Object state comparisons
--------------------------------
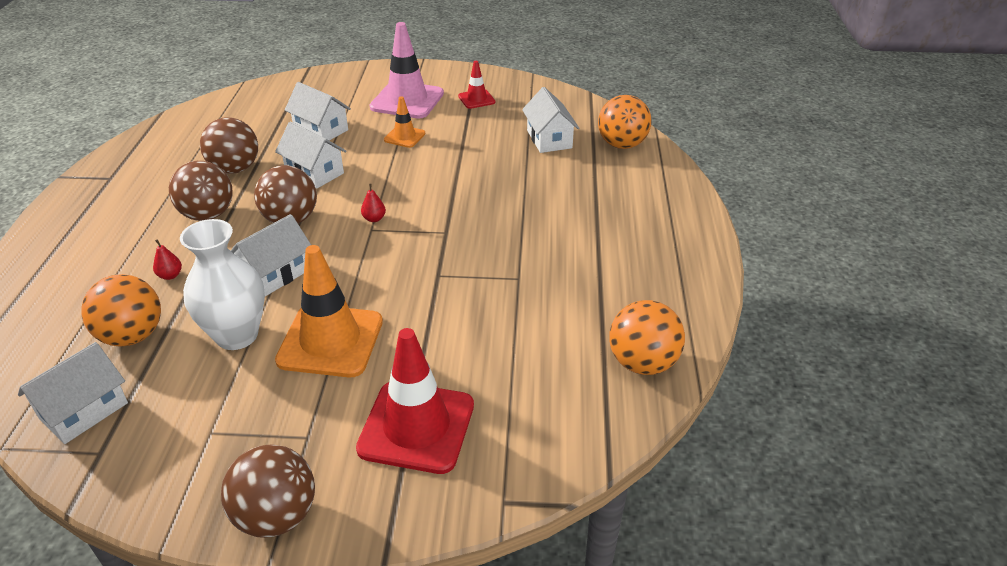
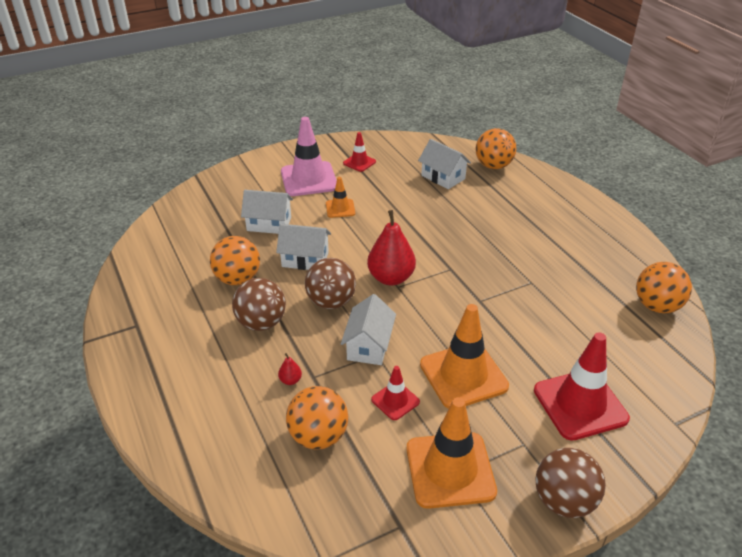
camera: 30 degrees left, 0 degrees up
(84, 411) = (351, 505): white house -> none
(206, 425) = (450, 470): none -> orange traffic cone
(235, 169) = (238, 279): brown ball -> orange ball
(237, 335) = (395, 401): white vase -> red traffic cone
(374, 219) = (391, 278): red pear -> red pear, size x2.38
--------------------------------
REQUIREMENT >> Your answer must be the full set of entries, set down exactly and without pictures.

FINAL ANSWER >>
camera: 30 degrees left, 0 degrees up
(84, 411) = (351, 505): white house -> none
(206, 425) = (450, 470): none -> orange traffic cone
(235, 169) = (238, 279): brown ball -> orange ball
(237, 335) = (395, 401): white vase -> red traffic cone
(374, 219) = (391, 278): red pear -> red pear, size x2.38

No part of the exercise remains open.